*Action item*
Only one stretch of the data below is wanted: the lines starting at the one with "blue arrow: (78, 111) -> (62, 83), moved" and ending at the one with "blue arrow: (493, 645) -> (183, 301), moved", both included, given again exactly.

*Provided data*
________________________

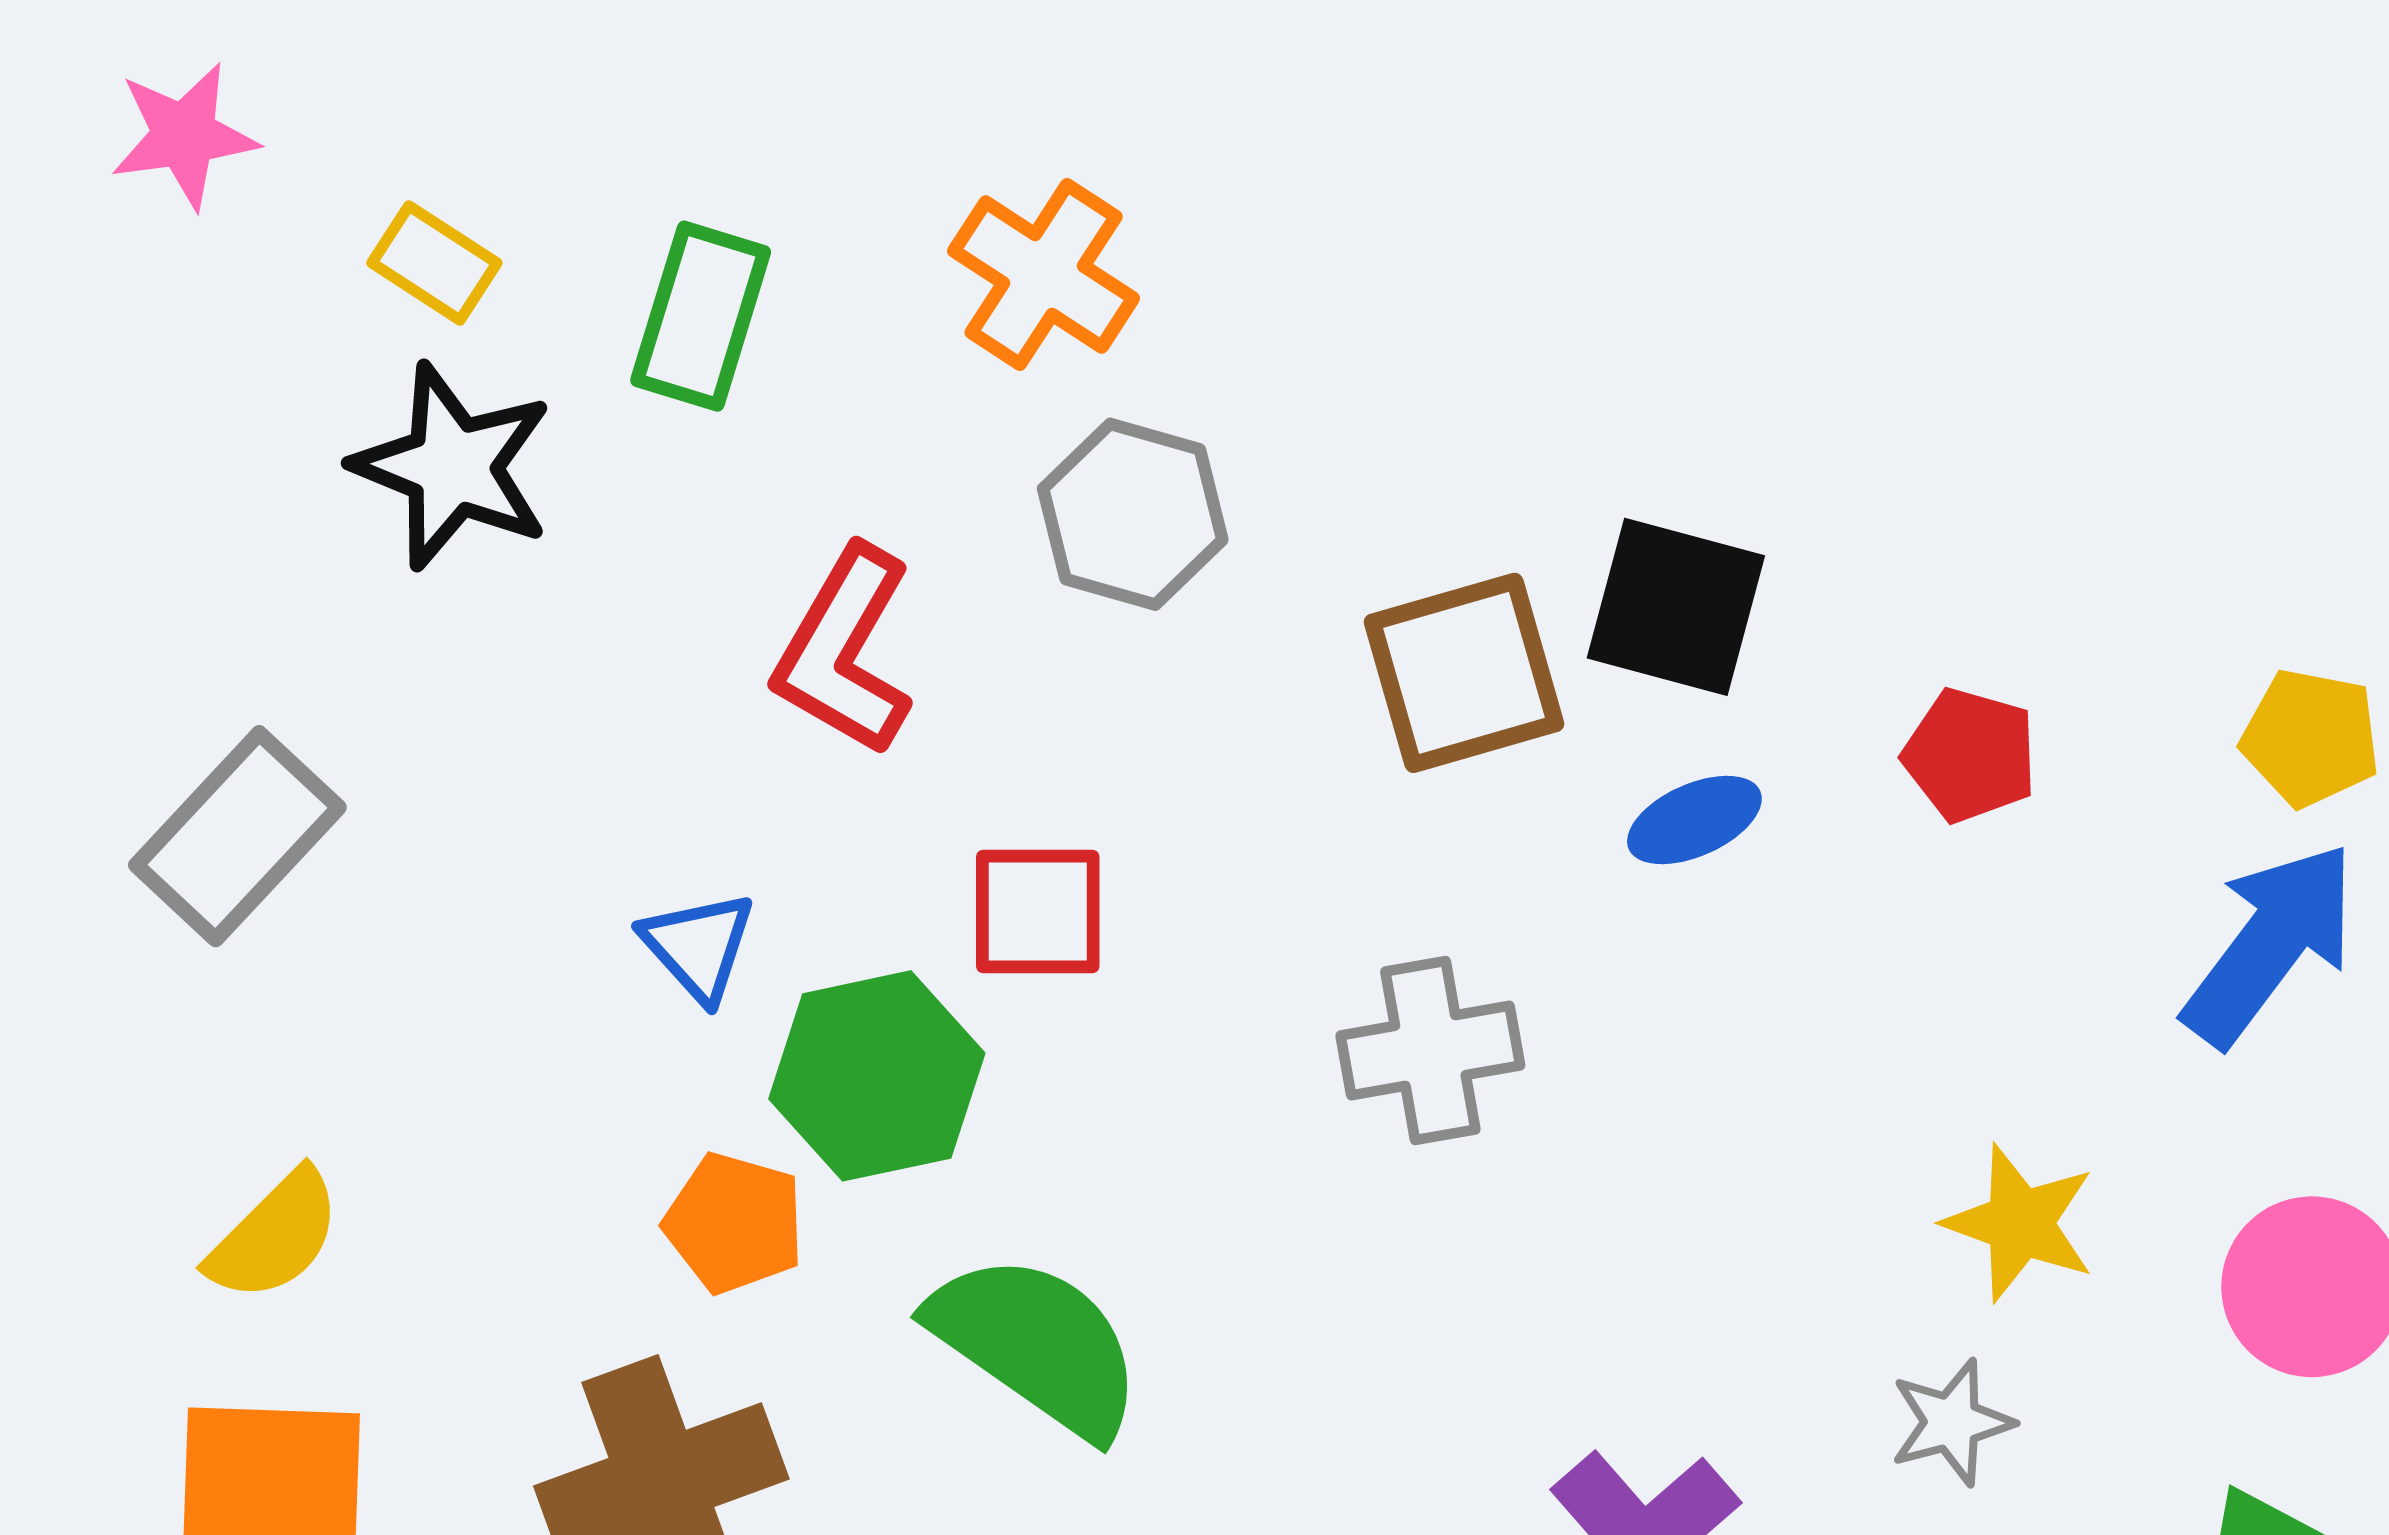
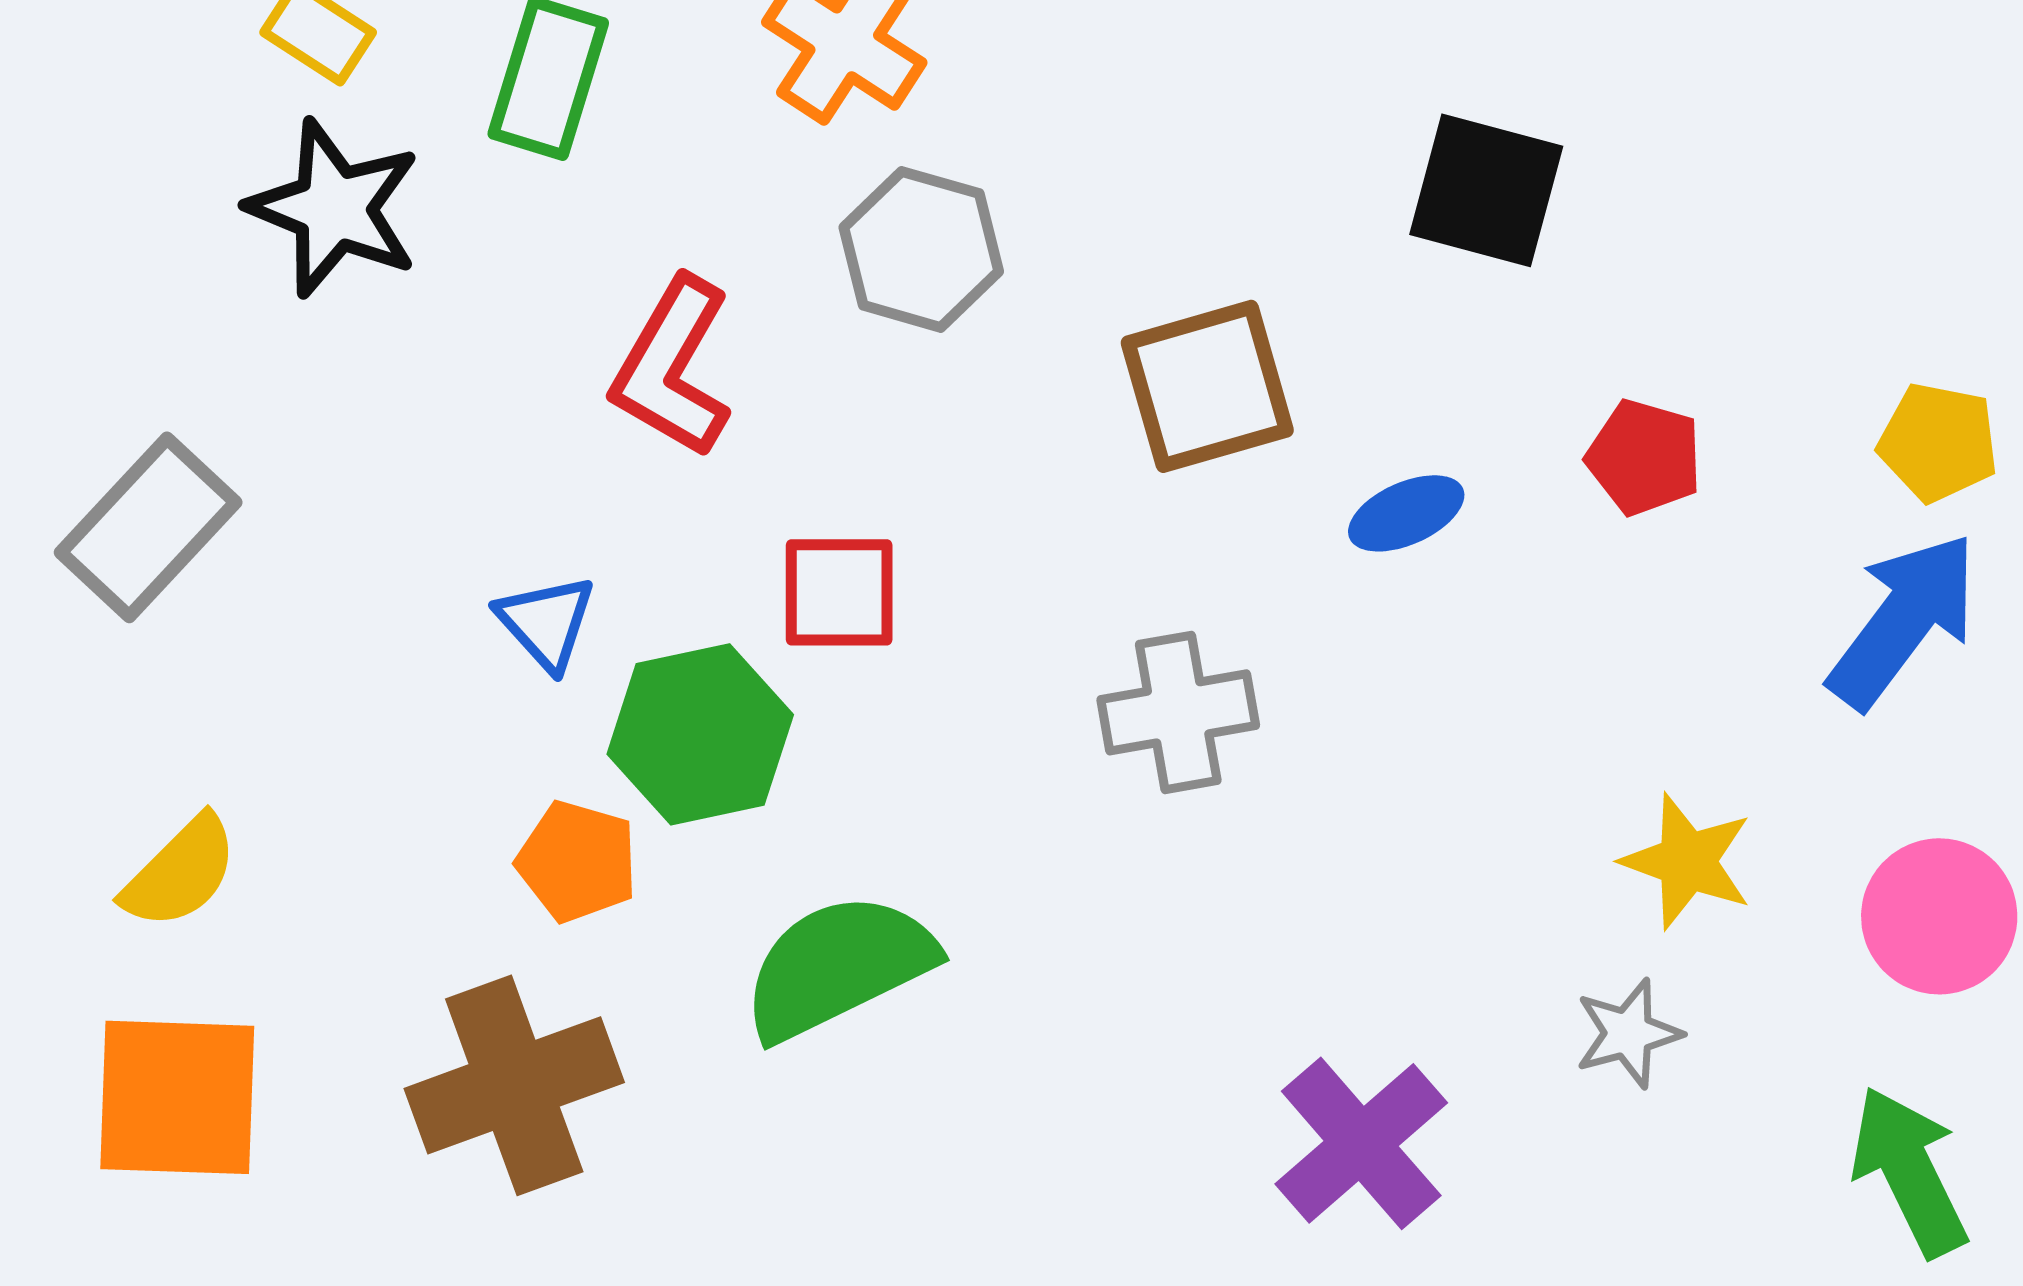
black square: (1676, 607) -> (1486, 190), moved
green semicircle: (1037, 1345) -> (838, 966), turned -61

________________________

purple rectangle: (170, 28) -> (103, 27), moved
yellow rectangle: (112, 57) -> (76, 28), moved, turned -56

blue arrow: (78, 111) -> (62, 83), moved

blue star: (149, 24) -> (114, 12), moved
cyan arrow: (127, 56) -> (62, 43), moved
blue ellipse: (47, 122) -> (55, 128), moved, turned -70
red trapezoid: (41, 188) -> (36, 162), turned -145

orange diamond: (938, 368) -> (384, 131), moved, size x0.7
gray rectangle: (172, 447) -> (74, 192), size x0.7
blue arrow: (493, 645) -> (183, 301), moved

________________________

*Exercise result*
blue arrow: (78, 111) -> (62, 83), moved

blue star: (149, 24) -> (114, 12), moved
cyan arrow: (127, 56) -> (62, 43), moved
blue ellipse: (47, 122) -> (55, 128), moved, turned -70
red trapezoid: (41, 188) -> (36, 162), turned -145

orange diamond: (938, 368) -> (384, 131), moved, size x0.7
gray rectangle: (172, 447) -> (74, 192), size x0.7
blue arrow: (493, 645) -> (183, 301), moved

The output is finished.